» **WHAT YOU WILL DO**
Set down every line of the data exactly, skipping the pictures.

[Start of section]

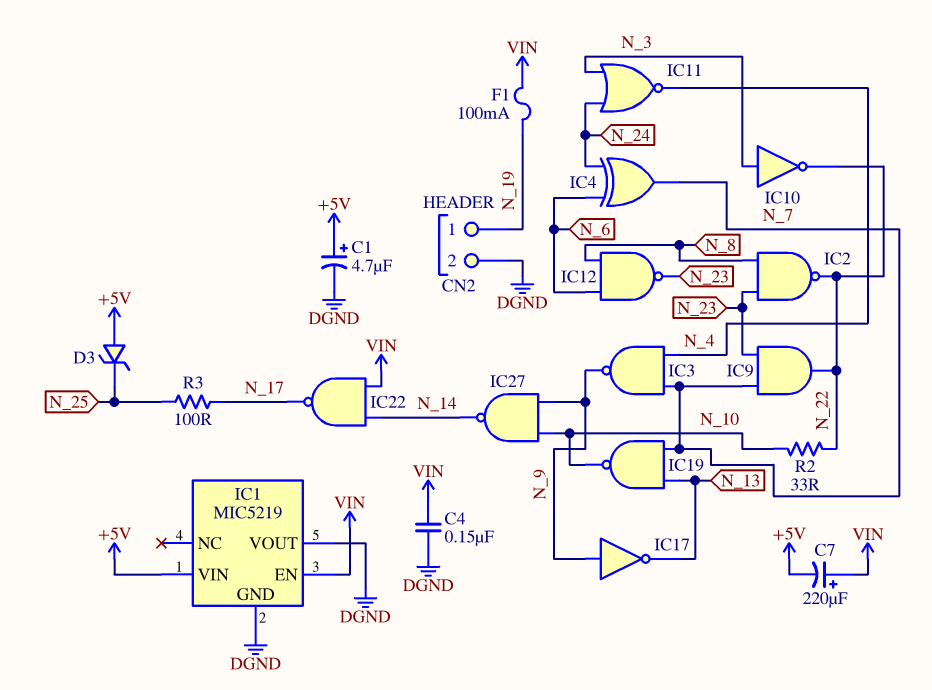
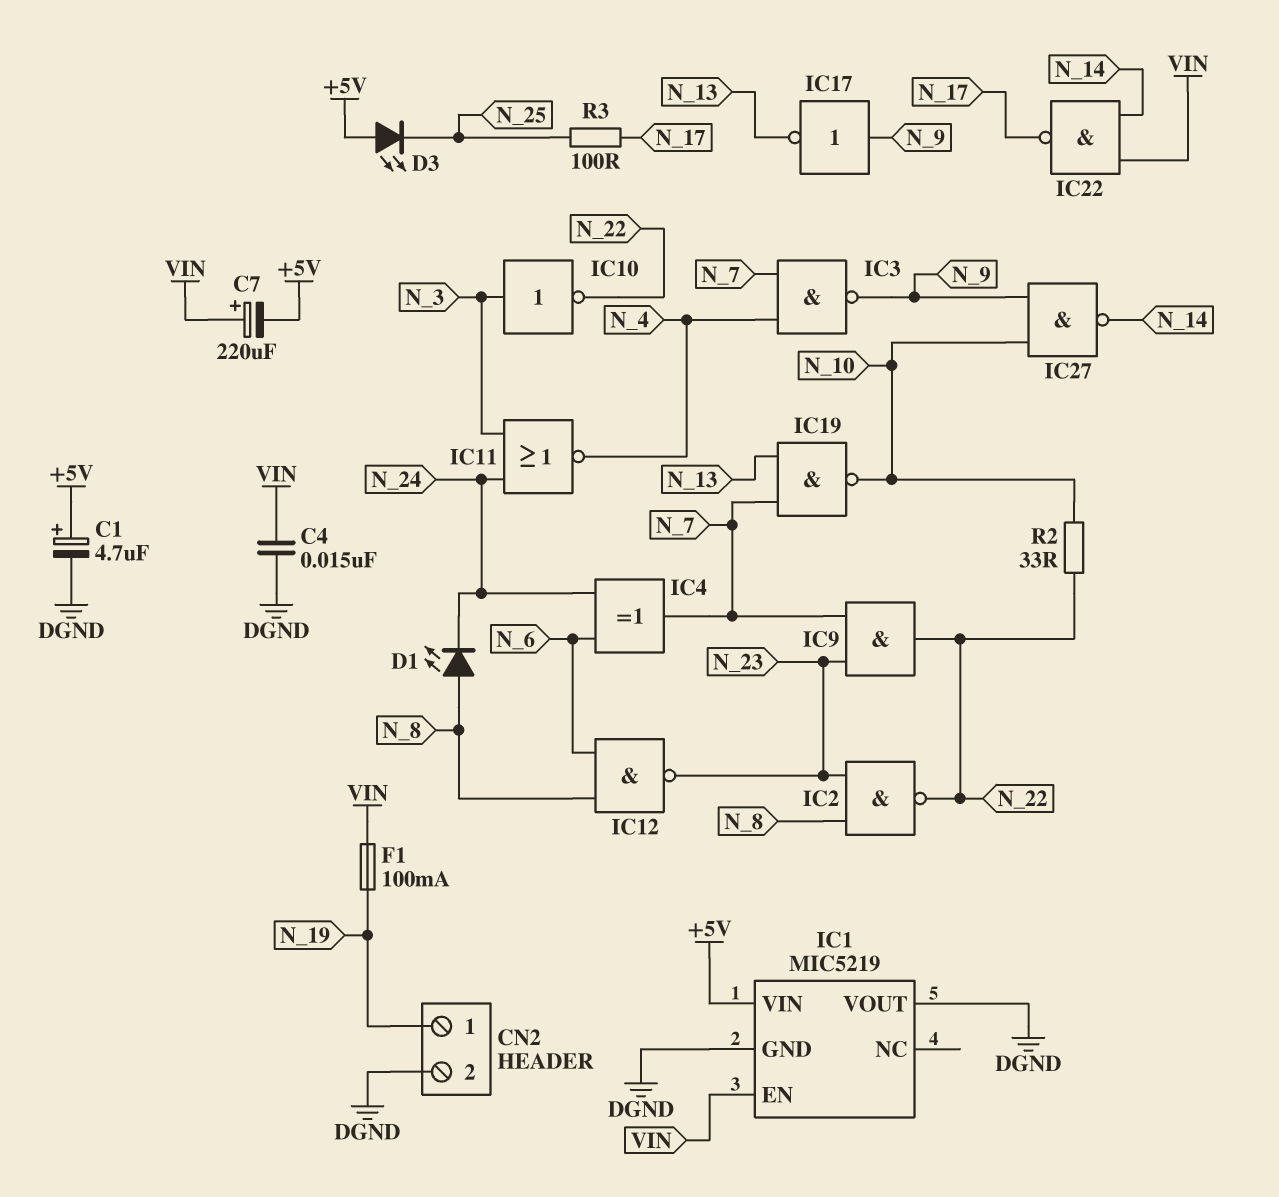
C4: 150nF (DGND, VIN) -> 15nF (DGND, VIN)
D1: none -> LED (A N_8, K N_24)
D3: zener (A +5V, K N_25) -> LED (A +5V, K N_25)

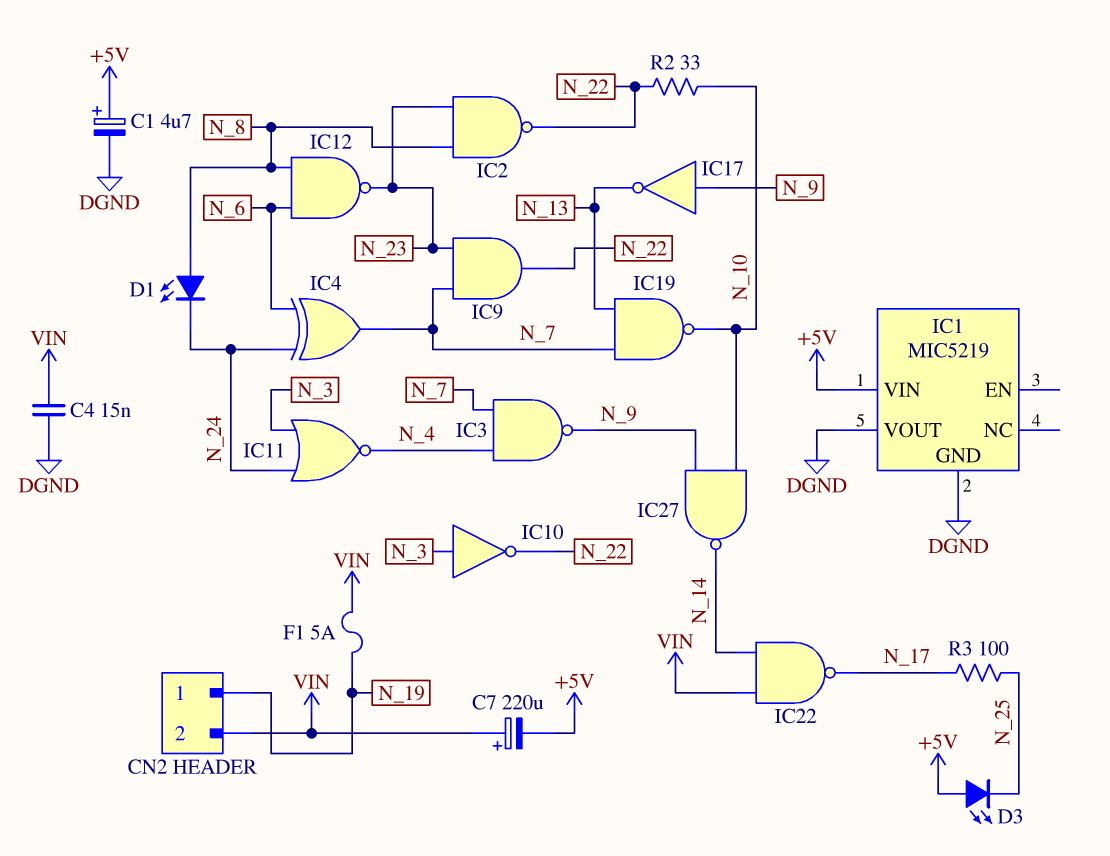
CN2 pin 2: DGND -> VIN
F1: 100mA (N_19, VIN) -> 5A (N_19, VIN)
IC1 pin EN: VIN -> none

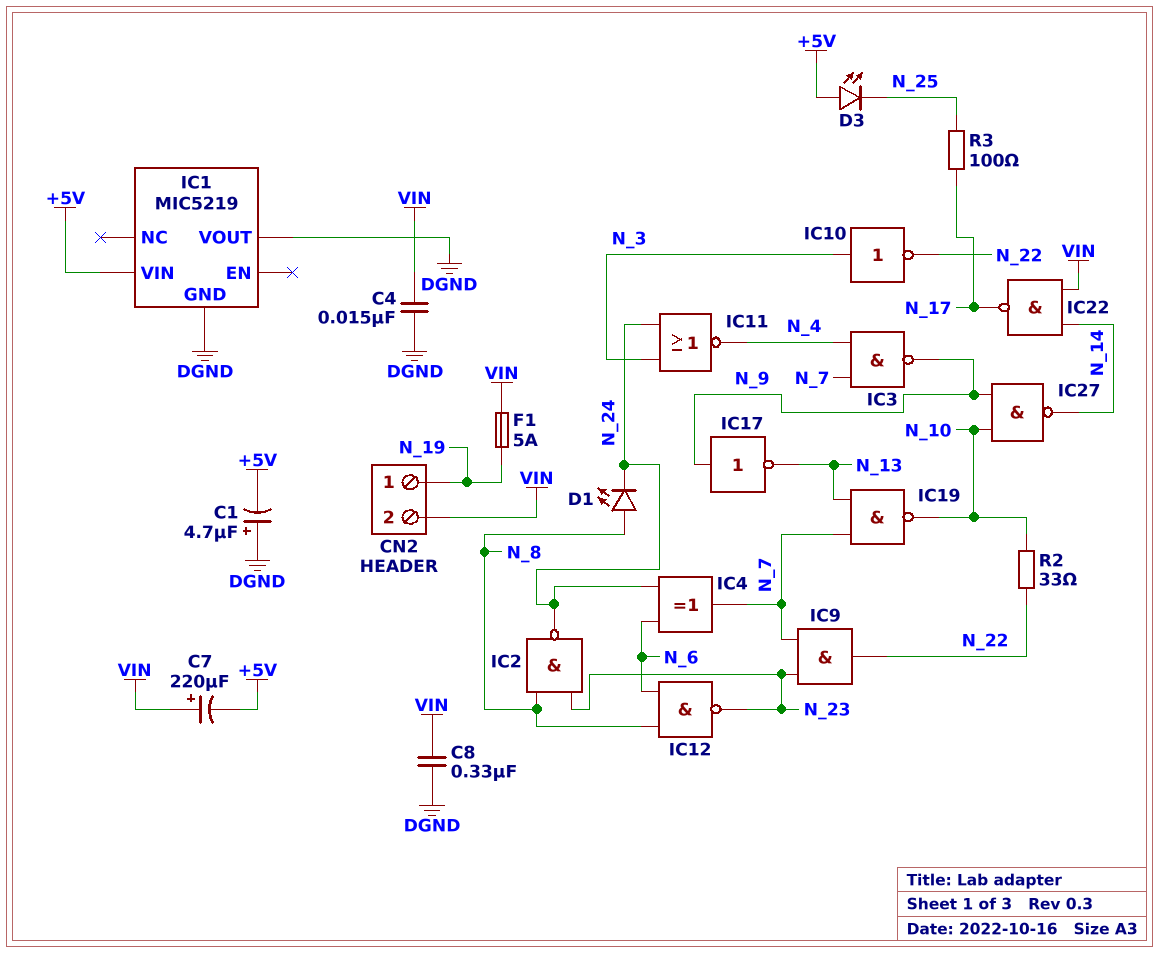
C1: 4.7uF (plus +5V, minus DGND) -> 4.7uF (plus DGND, minus +5V)
C8: none -> 330nF (DGND, VIN)
IC2: NAND (in N_8, in N_23, out N_22) -> NAND (in N_8, in N_23, out N_24)

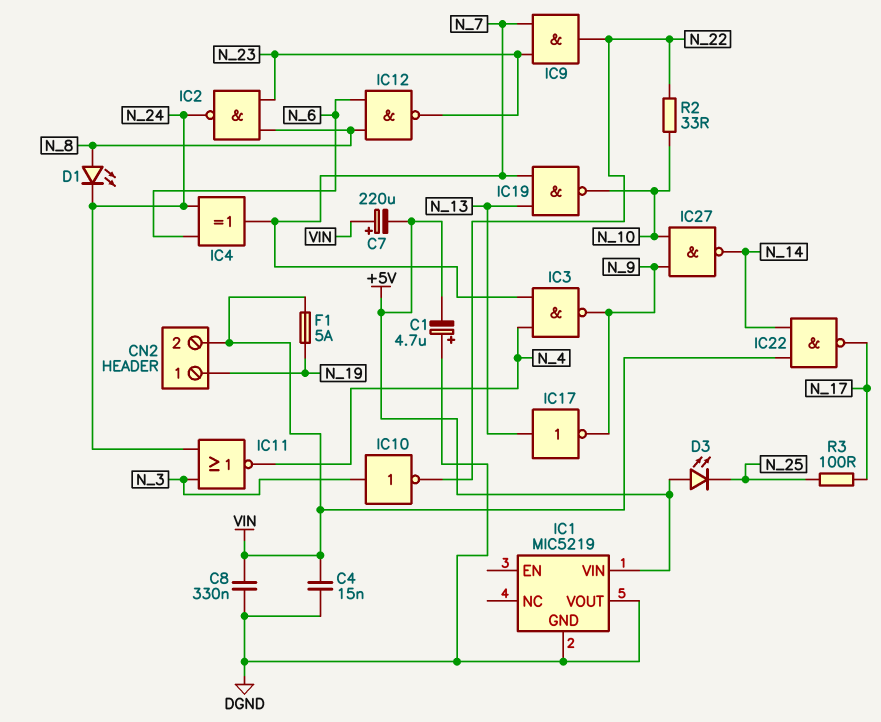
IC17: NOT (in N_9, out N_13) -> NOT (in N_13, out N_9)

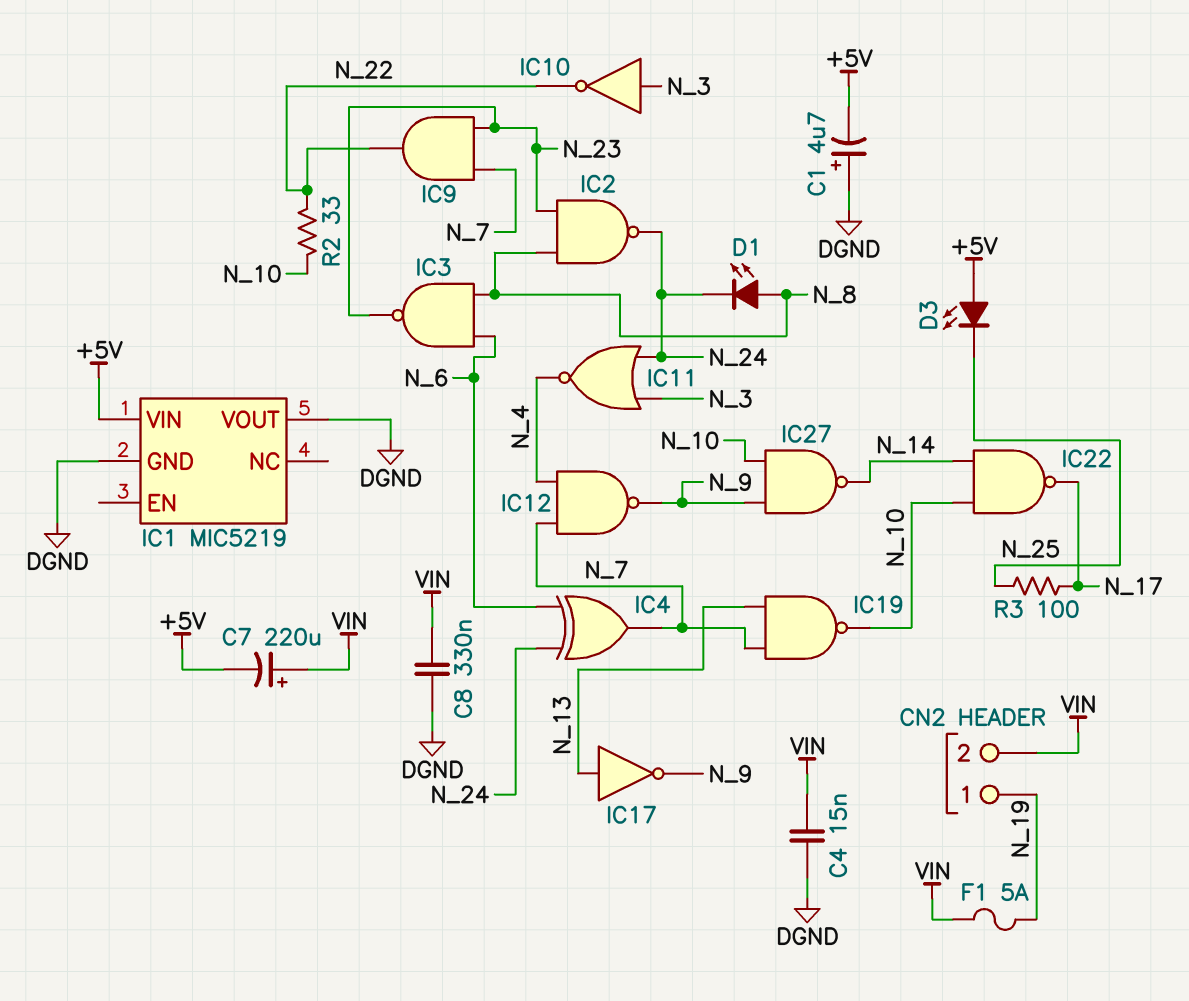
IC3: NAND (in N_4, in N_7, out N_9) -> NAND (in N_6, in N_8, out N_23)
IC12: NAND (in N_6, in N_8, out N_23) -> NAND (in N_4, in N_7, out N_9)
IC22: NAND (in N_14, in VIN, out N_17) -> NAND (in N_10, in N_14, out N_17)

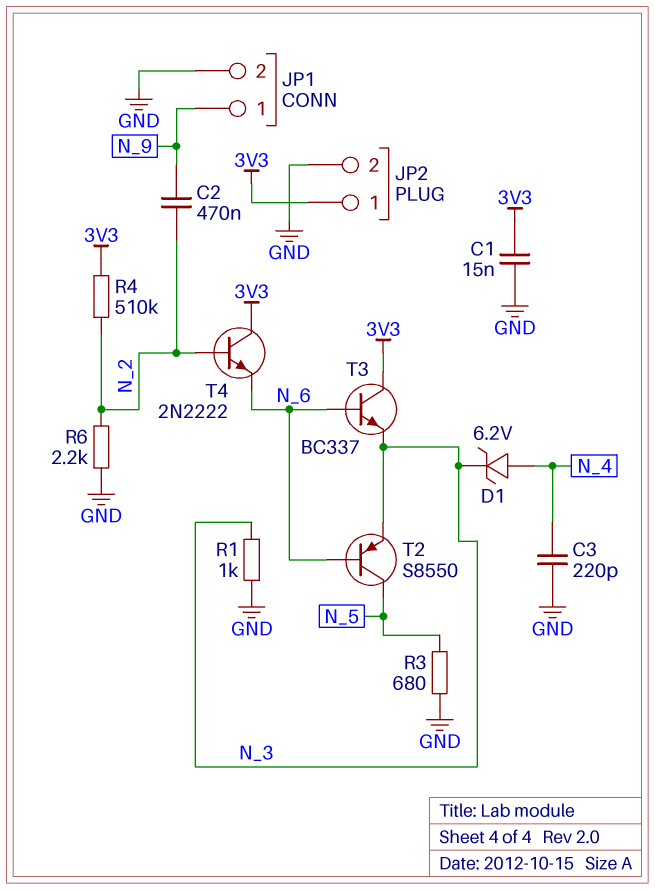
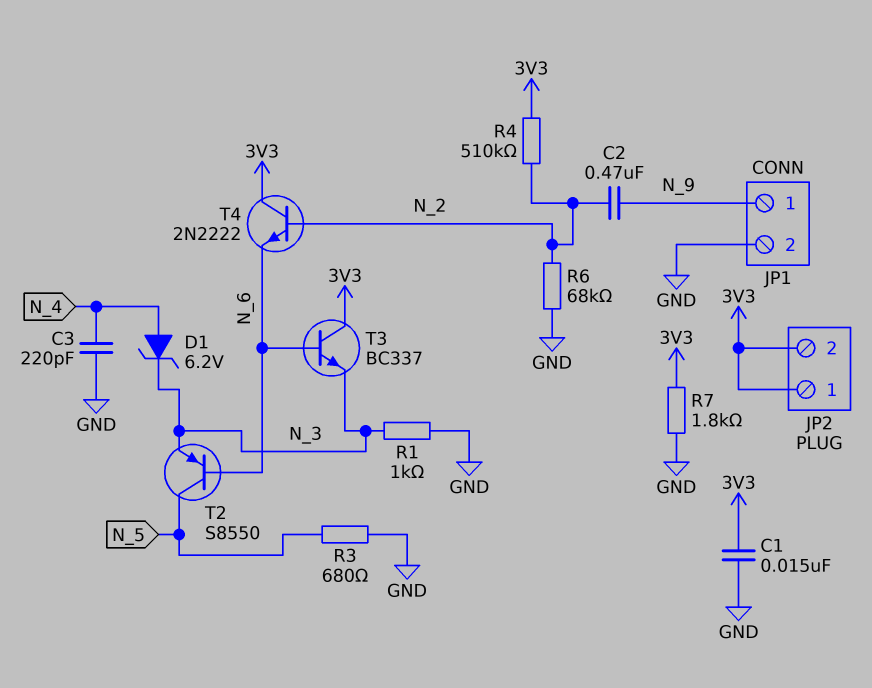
JP2 pin 2: GND -> 3V3
R6: 2.2k (GND, N_2) -> 68k (GND, N_2)
R7: none -> 1.8k (3V3, GND)

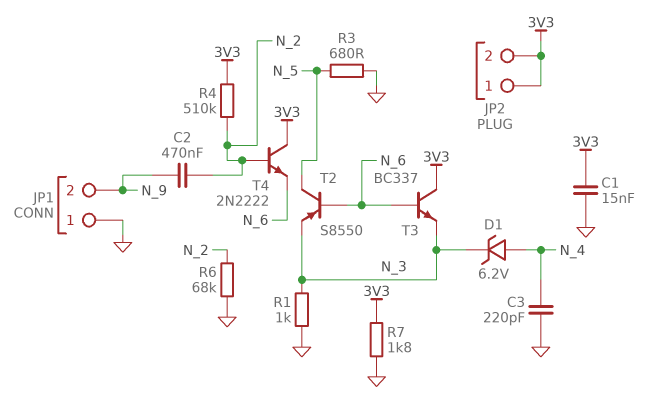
JP1 pin 1: N_9 -> GND
JP1 pin 2: GND -> N_9

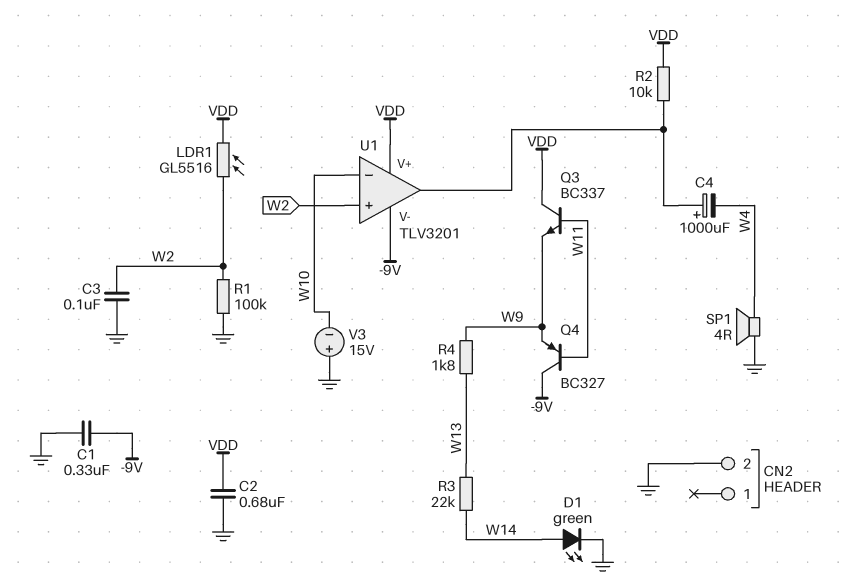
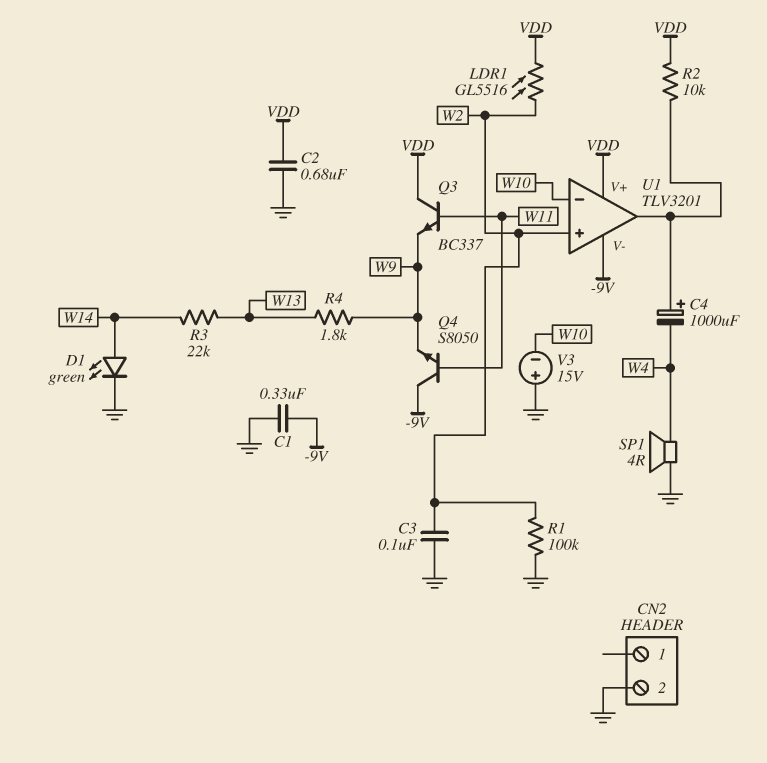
Q4: PNP BC327 (B W11, C -9V, E W9) -> NPN S8050 (B W11, C -9V, E W9)

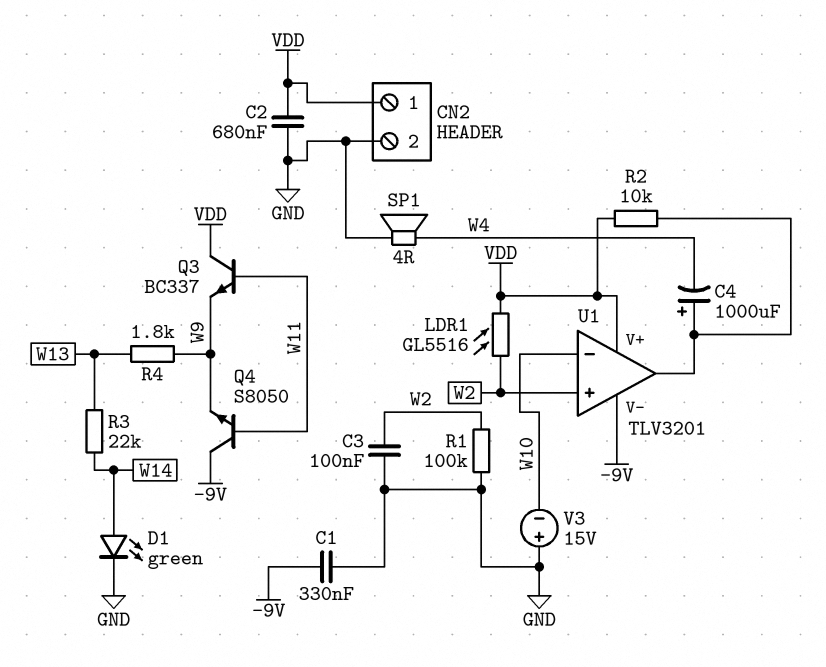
CN2 pin 1: none -> VDD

[End of section]

» **OUTPUT OF THE EXERCISE**
C4: 150nF (DGND, VIN) -> 15nF (DGND, VIN)
D1: none -> LED (A N_8, K N_24)
D3: zener (A +5V, K N_25) -> LED (A +5V, K N_25)

CN2 pin 2: DGND -> VIN
F1: 100mA (N_19, VIN) -> 5A (N_19, VIN)
IC1 pin EN: VIN -> none

C1: 4.7uF (plus +5V, minus DGND) -> 4.7uF (plus DGND, minus +5V)
C8: none -> 330nF (DGND, VIN)
IC2: NAND (in N_8, in N_23, out N_22) -> NAND (in N_8, in N_23, out N_24)

IC17: NOT (in N_9, out N_13) -> NOT (in N_13, out N_9)

IC3: NAND (in N_4, in N_7, out N_9) -> NAND (in N_6, in N_8, out N_23)
IC12: NAND (in N_6, in N_8, out N_23) -> NAND (in N_4, in N_7, out N_9)
IC22: NAND (in N_14, in VIN, out N_17) -> NAND (in N_10, in N_14, out N_17)

JP2 pin 2: GND -> 3V3
R6: 2.2k (GND, N_2) -> 68k (GND, N_2)
R7: none -> 1.8k (3V3, GND)

JP1 pin 1: N_9 -> GND
JP1 pin 2: GND -> N_9

Q4: PNP BC327 (B W11, C -9V, E W9) -> NPN S8050 (B W11, C -9V, E W9)

CN2 pin 1: none -> VDD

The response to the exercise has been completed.